WHAT IS REQUIRED
Include in the output the line containing "green cone E2 level 2 -> pink cone E2 level 2" and each subsequent line of the records, through the end, transcribed exactly. Add nothing else.
>>>>
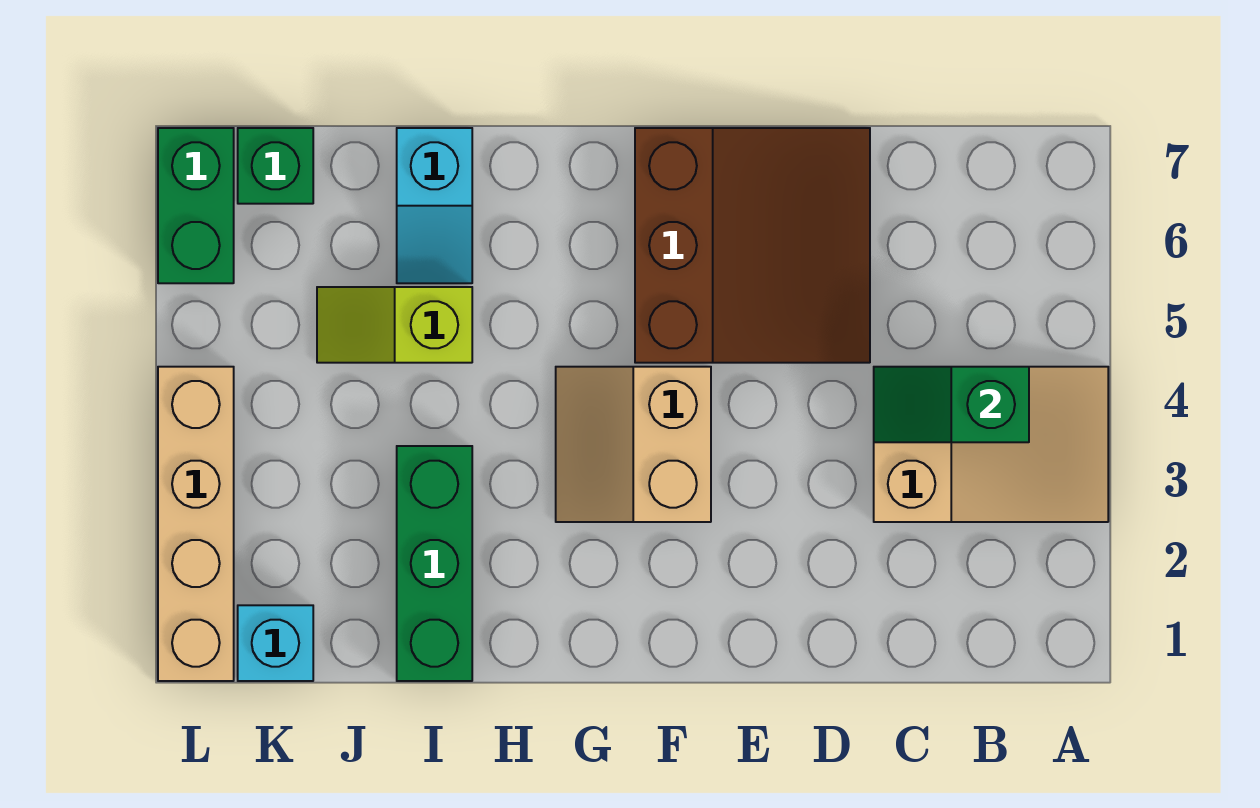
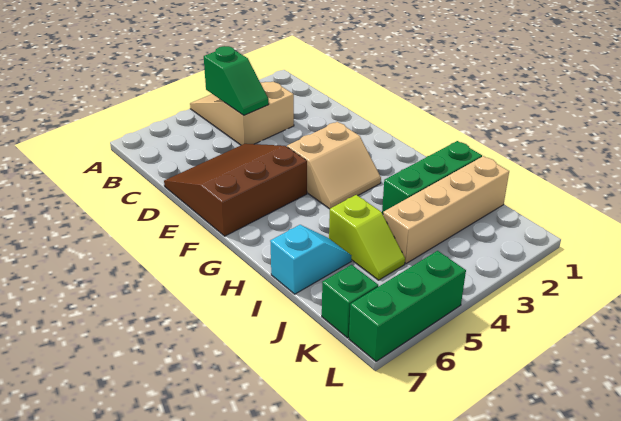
cyan brick K1 level 1 -> none
tan brick L1:L4 level 1 -> tan brick J1:J4 level 1
green brick L6:L7 level 1 -> green brick L5:L7 level 1

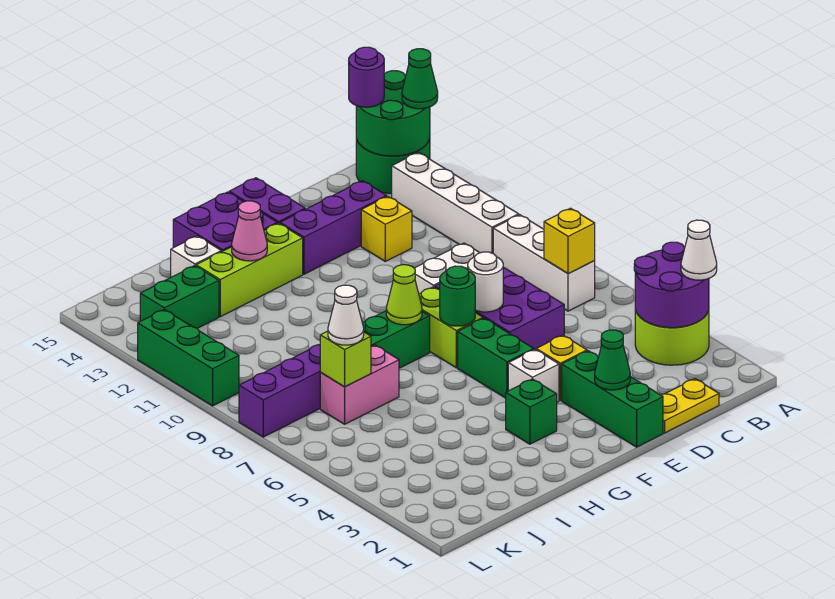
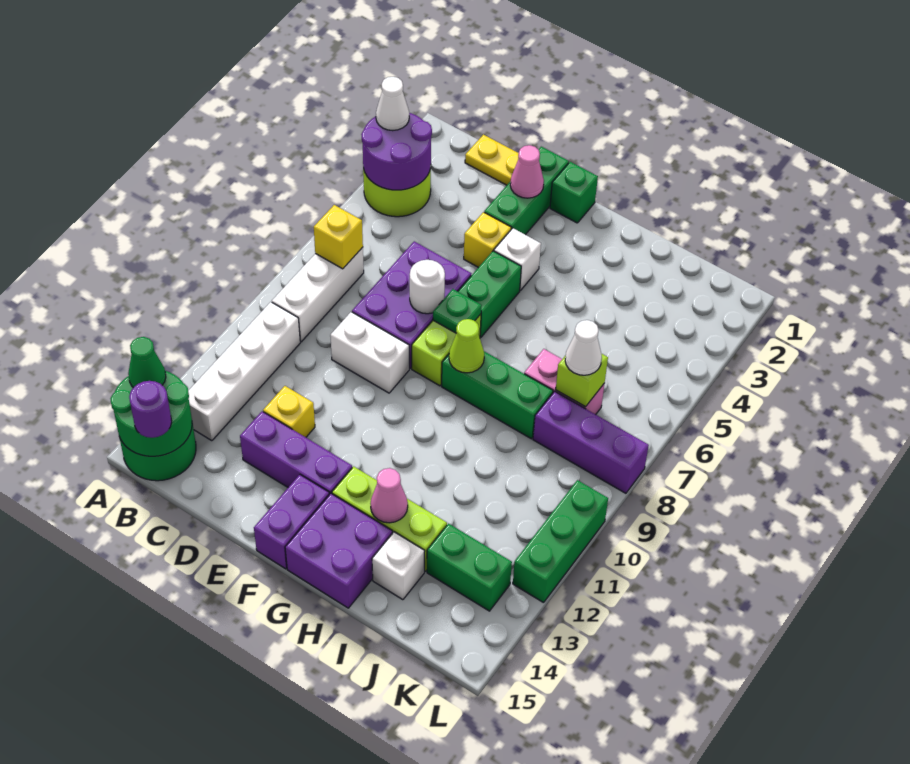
green cone E2 level 2 -> pink cone E2 level 2
green round brick F7 level 2 -> green plate F7 level 2
green brick G3 level 1 -> green brick F1 level 1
<<<<
RESULT OF THIS EXERCISE
green cone E2 level 2 -> pink cone E2 level 2
green round brick F7 level 2 -> green plate F7 level 2
green brick G3 level 1 -> green brick F1 level 1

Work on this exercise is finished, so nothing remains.